**REQUEST:** Repeat exactly, and only, the lines of the entries below from the one with "building: none -> [434,356,478,405]" through the one with "building: none -> [28,524,94,580]", both ends included.

**TASK INPUT:**
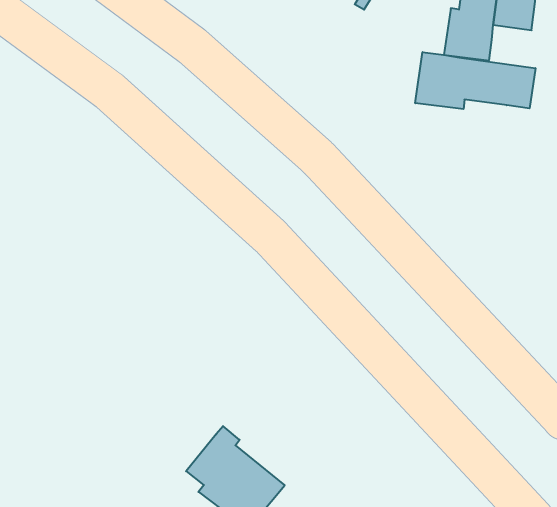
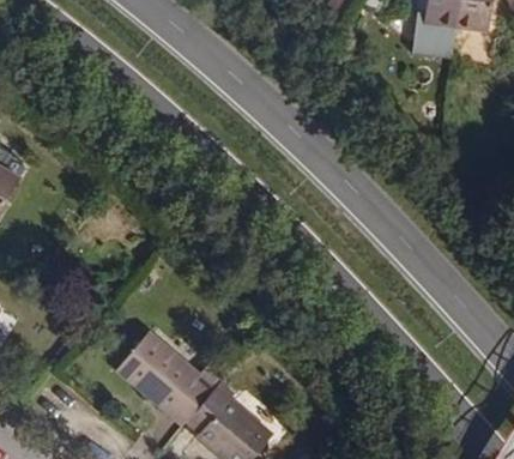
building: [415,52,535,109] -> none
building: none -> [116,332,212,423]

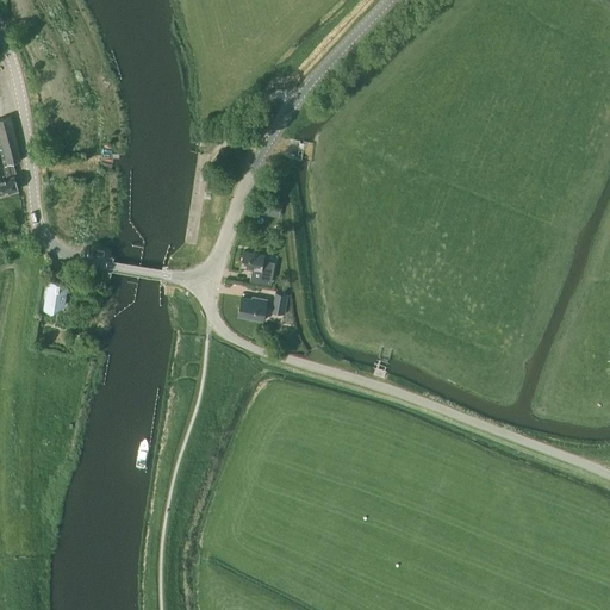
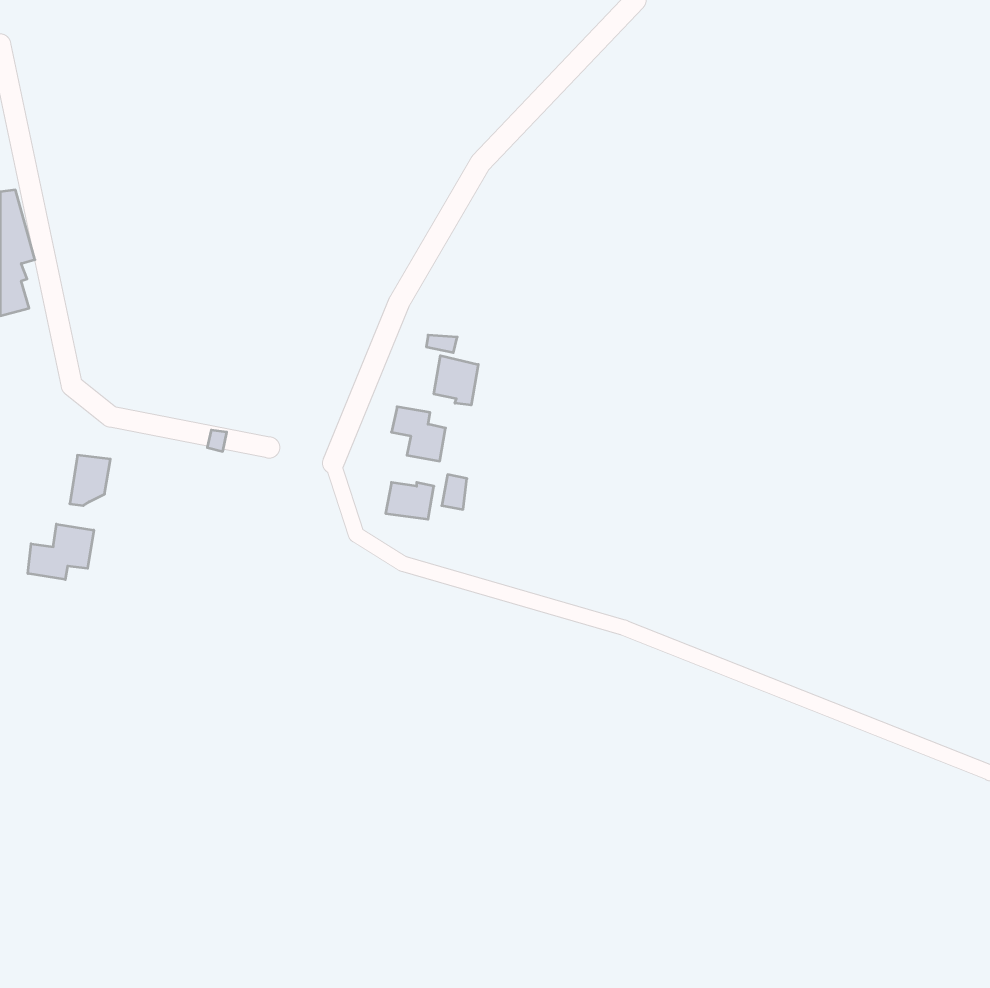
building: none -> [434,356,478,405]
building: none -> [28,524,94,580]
* * *
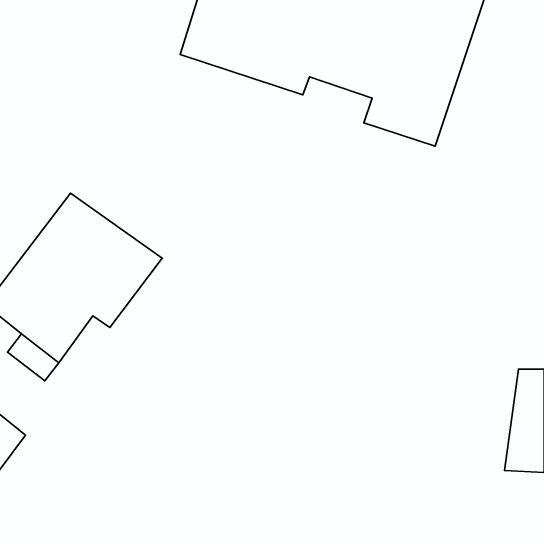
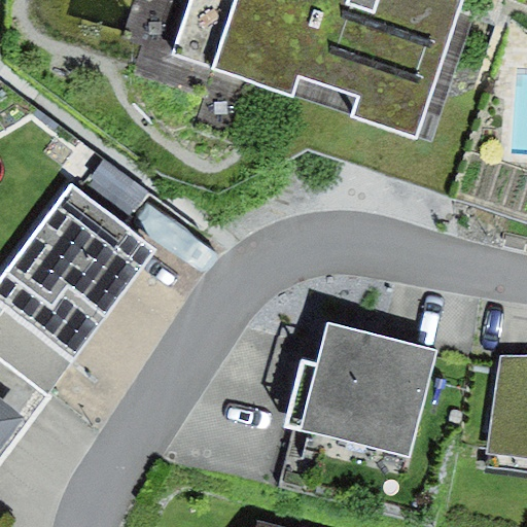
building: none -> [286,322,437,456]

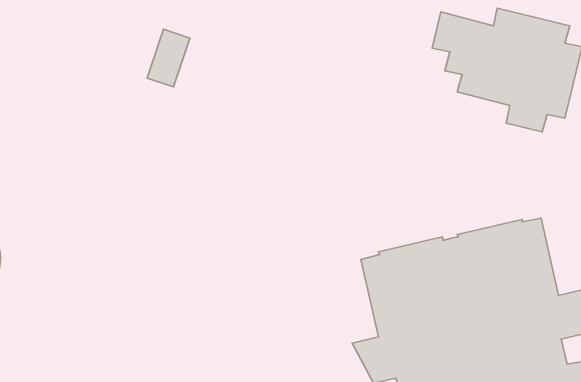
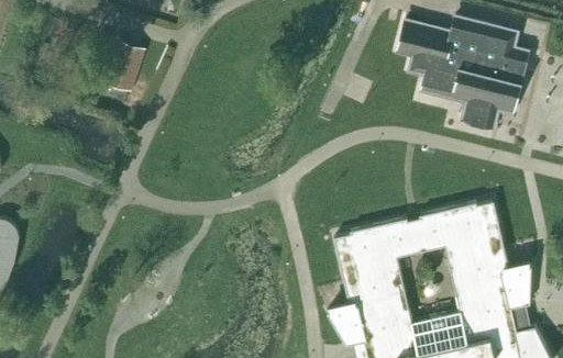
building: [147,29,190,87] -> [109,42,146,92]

**EXERCISE RESULT:**
building: none -> [434,356,478,405]
building: none -> [28,524,94,580]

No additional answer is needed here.